Before-and-after object listings:

::::::::

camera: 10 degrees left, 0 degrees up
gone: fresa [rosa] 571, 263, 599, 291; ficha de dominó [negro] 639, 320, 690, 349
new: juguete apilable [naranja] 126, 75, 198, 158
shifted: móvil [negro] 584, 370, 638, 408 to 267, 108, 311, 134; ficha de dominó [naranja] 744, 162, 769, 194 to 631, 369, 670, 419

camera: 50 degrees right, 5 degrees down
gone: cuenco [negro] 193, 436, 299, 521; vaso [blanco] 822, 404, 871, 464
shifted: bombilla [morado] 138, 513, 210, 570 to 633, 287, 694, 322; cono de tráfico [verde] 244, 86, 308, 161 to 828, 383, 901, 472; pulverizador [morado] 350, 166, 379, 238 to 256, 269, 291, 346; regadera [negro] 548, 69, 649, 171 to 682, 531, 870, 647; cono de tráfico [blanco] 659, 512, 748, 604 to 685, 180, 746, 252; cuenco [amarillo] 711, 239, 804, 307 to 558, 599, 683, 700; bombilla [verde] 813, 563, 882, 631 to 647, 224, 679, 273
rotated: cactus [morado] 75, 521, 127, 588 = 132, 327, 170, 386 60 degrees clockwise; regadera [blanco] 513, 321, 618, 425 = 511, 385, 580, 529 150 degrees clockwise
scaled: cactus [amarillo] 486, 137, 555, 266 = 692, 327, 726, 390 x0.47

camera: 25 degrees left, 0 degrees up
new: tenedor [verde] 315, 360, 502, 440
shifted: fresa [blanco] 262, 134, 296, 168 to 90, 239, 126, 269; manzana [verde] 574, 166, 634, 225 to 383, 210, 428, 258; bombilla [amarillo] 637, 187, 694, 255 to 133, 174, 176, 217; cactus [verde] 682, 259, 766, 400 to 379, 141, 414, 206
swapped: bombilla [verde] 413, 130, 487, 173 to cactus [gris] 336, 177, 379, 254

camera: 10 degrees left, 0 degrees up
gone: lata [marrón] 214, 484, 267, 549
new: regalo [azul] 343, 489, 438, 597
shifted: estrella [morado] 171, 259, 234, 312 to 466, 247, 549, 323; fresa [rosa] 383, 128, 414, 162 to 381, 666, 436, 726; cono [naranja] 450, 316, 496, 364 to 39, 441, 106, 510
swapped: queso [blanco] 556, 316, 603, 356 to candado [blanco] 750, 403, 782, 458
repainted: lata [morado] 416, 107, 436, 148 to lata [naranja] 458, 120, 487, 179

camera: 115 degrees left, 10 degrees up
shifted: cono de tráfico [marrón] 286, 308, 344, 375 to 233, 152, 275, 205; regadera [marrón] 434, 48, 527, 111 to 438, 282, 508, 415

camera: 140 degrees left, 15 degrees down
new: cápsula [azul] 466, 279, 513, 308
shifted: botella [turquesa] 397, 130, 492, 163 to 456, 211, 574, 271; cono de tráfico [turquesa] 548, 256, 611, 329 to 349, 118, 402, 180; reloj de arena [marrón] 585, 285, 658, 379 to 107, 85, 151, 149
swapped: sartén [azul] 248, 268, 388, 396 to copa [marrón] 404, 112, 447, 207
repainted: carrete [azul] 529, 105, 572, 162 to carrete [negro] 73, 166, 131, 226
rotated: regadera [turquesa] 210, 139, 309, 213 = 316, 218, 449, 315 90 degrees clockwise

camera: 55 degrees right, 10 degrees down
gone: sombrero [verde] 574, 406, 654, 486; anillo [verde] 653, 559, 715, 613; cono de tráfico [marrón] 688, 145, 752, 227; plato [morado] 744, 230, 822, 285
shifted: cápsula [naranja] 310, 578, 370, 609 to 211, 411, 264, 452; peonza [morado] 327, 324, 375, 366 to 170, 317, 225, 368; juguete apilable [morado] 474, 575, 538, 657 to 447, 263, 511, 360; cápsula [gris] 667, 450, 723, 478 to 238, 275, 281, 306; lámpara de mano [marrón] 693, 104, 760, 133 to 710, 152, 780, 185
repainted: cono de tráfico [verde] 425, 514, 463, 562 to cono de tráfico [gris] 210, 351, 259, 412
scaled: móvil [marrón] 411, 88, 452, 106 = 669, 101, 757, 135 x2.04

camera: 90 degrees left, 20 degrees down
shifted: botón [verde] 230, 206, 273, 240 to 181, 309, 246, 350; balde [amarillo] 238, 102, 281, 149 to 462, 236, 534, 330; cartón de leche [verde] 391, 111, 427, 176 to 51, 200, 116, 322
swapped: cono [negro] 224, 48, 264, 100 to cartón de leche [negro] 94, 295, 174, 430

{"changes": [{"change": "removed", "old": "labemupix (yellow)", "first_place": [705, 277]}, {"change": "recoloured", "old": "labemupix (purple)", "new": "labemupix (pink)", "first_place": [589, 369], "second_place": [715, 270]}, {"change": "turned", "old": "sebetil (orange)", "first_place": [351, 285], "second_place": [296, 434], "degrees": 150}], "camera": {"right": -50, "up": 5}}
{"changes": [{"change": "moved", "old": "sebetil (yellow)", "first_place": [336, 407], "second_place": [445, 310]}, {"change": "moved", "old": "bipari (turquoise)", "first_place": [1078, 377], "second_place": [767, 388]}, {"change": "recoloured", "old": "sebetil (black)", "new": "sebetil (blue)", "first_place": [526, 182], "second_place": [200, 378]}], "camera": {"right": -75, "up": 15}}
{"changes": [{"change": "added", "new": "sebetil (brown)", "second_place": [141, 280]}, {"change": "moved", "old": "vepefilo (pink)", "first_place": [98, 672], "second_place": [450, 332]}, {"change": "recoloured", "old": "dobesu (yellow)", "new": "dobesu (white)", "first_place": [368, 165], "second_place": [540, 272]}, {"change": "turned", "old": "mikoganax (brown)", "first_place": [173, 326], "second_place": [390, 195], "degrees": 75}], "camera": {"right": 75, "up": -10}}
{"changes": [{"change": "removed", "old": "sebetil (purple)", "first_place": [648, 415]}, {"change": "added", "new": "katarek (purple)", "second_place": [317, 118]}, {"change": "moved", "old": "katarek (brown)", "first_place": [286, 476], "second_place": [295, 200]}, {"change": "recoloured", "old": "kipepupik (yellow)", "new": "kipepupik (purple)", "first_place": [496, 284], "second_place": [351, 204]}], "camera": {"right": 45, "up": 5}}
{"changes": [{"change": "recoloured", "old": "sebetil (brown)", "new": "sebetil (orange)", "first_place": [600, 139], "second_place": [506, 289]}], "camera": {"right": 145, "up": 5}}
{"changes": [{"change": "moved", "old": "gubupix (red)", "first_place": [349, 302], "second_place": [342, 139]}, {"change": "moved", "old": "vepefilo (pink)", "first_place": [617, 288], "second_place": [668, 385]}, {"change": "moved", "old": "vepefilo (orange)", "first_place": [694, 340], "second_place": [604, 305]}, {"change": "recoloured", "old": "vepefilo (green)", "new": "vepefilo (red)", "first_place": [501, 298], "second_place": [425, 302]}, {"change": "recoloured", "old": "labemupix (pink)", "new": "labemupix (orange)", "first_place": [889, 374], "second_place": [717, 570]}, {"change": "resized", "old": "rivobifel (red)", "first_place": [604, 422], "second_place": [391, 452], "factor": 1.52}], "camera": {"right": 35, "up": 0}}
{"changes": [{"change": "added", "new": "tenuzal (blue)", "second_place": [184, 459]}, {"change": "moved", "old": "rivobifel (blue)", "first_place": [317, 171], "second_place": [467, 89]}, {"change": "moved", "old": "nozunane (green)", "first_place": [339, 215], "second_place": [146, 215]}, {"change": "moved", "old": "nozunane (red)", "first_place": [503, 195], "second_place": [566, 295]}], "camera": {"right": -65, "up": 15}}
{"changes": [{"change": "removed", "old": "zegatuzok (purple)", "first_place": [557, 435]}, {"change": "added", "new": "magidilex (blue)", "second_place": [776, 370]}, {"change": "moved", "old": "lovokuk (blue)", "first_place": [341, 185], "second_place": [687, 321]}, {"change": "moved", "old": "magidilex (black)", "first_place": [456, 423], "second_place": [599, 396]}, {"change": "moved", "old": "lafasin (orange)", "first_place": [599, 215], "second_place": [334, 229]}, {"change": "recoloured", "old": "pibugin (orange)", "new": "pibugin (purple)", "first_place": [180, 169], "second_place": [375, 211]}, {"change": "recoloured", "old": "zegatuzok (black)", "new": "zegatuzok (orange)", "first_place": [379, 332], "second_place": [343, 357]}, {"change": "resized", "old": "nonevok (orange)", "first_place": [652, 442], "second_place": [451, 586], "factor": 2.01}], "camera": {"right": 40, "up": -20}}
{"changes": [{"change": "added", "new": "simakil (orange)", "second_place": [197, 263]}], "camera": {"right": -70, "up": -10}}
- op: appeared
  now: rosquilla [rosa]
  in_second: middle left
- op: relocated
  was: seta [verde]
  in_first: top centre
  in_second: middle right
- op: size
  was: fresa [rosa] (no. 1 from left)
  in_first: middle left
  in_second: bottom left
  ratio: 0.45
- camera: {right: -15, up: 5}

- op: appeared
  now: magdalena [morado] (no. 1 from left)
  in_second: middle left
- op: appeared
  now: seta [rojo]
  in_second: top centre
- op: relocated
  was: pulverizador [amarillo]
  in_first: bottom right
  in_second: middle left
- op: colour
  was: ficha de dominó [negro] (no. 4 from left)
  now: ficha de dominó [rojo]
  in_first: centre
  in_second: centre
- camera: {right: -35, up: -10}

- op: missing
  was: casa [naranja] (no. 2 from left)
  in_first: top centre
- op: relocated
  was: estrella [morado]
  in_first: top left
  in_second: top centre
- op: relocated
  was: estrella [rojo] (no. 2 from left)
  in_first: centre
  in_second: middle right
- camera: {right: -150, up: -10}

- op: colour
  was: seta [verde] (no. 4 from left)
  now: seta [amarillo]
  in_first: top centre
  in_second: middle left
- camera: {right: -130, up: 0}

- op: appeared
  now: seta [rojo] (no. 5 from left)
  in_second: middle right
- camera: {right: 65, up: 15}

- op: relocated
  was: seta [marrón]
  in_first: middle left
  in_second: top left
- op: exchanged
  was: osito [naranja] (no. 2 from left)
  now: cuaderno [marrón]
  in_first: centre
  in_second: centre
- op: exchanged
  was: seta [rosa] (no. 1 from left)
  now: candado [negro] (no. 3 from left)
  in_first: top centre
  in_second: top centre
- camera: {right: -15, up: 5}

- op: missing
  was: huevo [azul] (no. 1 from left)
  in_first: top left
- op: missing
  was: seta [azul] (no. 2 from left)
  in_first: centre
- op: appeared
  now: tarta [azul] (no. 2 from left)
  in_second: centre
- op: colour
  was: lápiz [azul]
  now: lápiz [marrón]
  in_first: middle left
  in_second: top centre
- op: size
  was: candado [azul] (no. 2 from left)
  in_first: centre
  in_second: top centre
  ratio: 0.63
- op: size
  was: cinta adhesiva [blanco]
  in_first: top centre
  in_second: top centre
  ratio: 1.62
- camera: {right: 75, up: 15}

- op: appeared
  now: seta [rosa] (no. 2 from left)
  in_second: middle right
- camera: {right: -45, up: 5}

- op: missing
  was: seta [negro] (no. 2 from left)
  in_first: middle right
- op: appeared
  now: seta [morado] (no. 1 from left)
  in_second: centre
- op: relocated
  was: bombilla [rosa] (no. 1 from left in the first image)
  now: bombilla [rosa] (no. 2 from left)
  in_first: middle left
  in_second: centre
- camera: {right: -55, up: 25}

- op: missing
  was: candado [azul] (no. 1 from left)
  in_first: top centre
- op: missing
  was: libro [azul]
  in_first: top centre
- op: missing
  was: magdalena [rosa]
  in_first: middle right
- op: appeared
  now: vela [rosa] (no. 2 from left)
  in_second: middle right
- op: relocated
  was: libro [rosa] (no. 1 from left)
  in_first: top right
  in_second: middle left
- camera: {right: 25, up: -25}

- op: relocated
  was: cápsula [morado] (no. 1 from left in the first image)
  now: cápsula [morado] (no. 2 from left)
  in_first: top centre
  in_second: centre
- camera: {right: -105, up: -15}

::::::::

- WORK INSTRUCTION
Repeat exactly the lines above from the one with "was: fresa [rosa] (no. 1 from left)" up to and including the one with "ratio: 0.45". No other line belongs in the reply.

- RESPONSE FOR THIS EXERCISE
  was: fresa [rosa] (no. 1 from left)
  in_first: middle left
  in_second: bottom left
  ratio: 0.45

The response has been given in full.